What to produce: Among the records that follow, set down only the lines from the one containing "(239, 386) = (828, 555): purple" to the one containing "(368, 135) = (757, 270): orange robot -> none", both included, exactly.

#### The data ####

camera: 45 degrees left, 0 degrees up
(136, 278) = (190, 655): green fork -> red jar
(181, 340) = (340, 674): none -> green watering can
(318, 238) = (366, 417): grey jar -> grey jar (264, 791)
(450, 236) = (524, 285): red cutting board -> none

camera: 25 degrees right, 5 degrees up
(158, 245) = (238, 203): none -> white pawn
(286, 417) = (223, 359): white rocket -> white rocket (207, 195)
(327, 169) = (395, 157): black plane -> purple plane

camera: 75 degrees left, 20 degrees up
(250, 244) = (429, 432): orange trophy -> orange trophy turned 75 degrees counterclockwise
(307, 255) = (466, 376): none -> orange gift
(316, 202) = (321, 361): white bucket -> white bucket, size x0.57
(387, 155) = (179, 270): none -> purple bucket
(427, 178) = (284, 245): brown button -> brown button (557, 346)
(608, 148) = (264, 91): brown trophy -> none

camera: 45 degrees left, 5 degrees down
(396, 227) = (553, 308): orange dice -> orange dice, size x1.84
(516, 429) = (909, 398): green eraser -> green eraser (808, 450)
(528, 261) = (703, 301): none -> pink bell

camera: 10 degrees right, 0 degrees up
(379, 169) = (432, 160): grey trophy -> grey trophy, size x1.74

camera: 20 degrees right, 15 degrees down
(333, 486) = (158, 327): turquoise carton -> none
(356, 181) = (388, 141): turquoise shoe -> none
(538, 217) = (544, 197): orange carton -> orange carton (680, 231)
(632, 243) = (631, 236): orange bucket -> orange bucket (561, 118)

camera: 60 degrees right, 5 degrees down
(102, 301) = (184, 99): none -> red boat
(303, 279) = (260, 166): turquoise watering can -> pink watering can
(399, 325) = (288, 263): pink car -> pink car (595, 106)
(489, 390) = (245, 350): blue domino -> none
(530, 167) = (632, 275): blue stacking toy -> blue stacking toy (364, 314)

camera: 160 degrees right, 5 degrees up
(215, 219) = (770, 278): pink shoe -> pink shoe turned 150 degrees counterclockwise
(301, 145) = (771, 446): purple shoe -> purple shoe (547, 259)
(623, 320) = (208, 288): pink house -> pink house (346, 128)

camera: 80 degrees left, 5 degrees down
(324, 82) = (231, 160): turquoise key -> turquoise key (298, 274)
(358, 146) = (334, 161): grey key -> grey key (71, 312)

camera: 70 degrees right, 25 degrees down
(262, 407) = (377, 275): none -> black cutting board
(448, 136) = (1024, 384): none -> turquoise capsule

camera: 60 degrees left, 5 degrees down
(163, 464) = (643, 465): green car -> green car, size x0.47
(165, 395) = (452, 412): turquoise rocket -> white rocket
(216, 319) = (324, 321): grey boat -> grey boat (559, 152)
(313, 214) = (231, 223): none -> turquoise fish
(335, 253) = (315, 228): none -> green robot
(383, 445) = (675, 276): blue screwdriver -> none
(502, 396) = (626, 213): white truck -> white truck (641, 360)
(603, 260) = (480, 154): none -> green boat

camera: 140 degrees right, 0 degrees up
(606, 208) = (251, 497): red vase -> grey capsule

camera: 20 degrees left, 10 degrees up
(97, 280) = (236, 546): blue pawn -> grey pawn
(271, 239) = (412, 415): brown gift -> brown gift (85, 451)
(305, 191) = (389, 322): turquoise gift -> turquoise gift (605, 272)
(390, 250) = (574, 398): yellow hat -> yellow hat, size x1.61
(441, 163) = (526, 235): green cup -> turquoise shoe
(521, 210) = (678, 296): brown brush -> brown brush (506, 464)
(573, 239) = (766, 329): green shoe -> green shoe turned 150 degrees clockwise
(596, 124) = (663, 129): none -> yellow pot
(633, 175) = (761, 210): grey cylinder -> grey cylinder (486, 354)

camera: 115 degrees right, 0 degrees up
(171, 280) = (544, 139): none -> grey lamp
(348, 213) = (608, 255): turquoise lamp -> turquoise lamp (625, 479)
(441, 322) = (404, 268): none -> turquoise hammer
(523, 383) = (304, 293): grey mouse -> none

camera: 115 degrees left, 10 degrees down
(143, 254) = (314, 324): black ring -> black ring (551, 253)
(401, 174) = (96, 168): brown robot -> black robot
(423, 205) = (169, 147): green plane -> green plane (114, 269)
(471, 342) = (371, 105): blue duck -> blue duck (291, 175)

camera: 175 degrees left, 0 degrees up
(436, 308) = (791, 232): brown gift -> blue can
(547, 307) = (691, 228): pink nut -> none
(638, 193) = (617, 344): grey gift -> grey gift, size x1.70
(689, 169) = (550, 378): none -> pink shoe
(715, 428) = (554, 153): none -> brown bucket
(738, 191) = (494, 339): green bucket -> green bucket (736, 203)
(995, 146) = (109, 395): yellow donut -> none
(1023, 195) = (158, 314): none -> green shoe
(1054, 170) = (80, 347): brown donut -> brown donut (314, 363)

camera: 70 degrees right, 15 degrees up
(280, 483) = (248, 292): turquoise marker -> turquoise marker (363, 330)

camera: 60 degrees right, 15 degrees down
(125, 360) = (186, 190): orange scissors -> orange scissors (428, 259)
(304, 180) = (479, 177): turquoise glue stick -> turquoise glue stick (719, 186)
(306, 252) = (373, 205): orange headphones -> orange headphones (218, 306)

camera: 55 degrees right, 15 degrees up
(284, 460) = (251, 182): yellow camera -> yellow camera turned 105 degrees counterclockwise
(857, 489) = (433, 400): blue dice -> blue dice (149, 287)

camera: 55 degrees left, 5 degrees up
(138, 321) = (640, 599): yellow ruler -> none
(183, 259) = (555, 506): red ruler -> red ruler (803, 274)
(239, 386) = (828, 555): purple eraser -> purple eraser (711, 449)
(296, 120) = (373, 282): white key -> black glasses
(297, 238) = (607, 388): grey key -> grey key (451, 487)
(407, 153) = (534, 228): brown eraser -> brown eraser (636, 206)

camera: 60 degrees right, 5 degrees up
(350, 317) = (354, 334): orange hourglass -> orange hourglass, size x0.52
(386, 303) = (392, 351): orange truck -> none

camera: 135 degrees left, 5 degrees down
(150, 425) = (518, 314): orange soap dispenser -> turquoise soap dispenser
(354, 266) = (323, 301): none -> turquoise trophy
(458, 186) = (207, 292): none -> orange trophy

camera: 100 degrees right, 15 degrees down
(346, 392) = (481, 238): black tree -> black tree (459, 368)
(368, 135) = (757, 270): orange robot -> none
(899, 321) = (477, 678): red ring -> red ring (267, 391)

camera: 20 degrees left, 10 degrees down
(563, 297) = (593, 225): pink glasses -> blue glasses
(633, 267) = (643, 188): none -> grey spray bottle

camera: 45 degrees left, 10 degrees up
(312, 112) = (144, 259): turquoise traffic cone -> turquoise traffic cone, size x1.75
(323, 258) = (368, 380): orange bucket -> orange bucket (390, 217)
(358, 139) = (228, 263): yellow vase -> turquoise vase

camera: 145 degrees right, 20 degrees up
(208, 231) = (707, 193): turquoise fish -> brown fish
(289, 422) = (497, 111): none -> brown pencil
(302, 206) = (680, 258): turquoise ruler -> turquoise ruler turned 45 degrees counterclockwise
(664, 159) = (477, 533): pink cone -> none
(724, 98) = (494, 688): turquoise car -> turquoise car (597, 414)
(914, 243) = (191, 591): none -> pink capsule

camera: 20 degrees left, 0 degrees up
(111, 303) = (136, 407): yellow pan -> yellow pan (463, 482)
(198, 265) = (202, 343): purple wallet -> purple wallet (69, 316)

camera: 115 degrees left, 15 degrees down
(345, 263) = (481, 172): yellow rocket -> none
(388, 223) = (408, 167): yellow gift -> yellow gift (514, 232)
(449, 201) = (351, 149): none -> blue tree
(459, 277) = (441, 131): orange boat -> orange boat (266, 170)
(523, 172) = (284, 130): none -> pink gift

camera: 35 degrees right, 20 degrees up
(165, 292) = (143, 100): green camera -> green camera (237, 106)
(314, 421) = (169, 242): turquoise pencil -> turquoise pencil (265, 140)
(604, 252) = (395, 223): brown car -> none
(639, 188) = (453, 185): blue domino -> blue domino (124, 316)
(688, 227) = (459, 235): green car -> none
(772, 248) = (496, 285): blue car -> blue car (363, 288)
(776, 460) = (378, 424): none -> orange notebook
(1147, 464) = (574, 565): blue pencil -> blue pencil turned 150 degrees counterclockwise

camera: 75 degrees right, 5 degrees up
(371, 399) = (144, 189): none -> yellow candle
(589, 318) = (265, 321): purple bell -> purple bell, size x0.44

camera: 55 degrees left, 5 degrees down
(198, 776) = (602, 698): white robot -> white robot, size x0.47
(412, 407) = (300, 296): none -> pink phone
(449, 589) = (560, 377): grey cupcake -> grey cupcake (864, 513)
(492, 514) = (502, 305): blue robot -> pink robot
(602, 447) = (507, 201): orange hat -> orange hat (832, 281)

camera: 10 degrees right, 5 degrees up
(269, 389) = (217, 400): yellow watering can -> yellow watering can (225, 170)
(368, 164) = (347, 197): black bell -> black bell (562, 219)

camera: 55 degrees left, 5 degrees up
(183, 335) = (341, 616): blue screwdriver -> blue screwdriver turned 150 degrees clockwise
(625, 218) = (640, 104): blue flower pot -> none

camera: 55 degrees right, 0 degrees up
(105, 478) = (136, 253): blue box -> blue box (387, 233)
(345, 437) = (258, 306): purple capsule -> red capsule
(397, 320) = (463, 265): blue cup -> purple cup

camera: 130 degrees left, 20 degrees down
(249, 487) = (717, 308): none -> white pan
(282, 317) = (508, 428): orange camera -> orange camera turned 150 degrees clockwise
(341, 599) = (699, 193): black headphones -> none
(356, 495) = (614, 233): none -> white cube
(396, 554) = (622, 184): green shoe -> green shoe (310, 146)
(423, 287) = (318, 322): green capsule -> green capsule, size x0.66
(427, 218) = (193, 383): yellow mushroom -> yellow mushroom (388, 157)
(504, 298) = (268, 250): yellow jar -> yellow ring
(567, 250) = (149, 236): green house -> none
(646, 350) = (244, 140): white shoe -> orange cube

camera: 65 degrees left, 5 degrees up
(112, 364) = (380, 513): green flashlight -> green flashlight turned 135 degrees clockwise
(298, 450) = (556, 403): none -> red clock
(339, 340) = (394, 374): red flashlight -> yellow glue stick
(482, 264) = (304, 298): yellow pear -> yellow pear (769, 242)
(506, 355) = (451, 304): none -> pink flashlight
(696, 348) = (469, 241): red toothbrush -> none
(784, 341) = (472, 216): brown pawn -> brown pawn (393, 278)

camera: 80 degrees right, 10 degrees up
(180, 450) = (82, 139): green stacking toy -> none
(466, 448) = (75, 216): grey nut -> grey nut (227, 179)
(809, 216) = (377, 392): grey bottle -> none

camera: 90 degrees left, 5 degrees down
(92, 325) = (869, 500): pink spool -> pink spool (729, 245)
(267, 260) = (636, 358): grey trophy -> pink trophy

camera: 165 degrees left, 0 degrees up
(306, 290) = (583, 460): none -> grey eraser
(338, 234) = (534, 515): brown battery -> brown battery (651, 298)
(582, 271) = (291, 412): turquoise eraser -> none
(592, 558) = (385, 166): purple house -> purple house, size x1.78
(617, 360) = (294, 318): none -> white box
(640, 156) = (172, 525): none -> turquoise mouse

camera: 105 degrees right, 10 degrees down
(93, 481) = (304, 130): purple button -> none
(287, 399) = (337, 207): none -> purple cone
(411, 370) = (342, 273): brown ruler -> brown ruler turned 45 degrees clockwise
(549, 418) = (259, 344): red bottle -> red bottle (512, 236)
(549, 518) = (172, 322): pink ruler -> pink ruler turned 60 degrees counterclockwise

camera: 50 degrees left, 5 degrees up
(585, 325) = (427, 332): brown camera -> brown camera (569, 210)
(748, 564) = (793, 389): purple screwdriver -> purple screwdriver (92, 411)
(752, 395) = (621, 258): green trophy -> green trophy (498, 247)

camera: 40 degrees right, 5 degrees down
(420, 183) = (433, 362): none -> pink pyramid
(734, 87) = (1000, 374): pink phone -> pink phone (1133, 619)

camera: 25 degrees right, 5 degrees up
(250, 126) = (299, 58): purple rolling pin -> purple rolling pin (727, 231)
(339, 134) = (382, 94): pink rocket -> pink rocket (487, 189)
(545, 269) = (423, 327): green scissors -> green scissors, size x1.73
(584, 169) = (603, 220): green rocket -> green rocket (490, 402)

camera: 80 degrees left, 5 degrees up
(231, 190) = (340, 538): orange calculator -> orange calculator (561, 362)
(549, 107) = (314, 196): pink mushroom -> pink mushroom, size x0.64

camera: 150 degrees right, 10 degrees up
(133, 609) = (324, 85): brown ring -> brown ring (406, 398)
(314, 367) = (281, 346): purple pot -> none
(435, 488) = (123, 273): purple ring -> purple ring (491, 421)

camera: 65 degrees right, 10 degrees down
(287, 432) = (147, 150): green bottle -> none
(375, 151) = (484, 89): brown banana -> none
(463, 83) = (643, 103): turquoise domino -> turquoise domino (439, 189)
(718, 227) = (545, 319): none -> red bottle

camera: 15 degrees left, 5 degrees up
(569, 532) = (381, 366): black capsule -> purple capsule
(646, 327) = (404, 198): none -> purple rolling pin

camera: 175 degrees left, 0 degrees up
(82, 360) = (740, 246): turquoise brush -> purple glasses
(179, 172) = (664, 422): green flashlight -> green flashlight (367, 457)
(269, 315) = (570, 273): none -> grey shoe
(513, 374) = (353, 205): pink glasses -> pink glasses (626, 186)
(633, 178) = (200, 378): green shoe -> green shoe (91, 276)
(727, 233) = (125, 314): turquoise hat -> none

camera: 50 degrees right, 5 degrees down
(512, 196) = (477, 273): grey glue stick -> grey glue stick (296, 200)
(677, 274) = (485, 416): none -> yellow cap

####

Exercise response:
(239, 386) = (828, 555): purple eraser -> purple eraser (711, 449)
(296, 120) = (373, 282): white key -> black glasses
(297, 238) = (607, 388): grey key -> grey key (451, 487)
(407, 153) = (534, 228): brown eraser -> brown eraser (636, 206)

camera: 60 degrees right, 5 degrees up
(350, 317) = (354, 334): orange hourglass -> orange hourglass, size x0.52
(386, 303) = (392, 351): orange truck -> none

camera: 135 degrees left, 5 degrees down
(150, 425) = (518, 314): orange soap dispenser -> turquoise soap dispenser
(354, 266) = (323, 301): none -> turquoise trophy
(458, 186) = (207, 292): none -> orange trophy

camera: 100 degrees right, 15 degrees down
(346, 392) = (481, 238): black tree -> black tree (459, 368)
(368, 135) = (757, 270): orange robot -> none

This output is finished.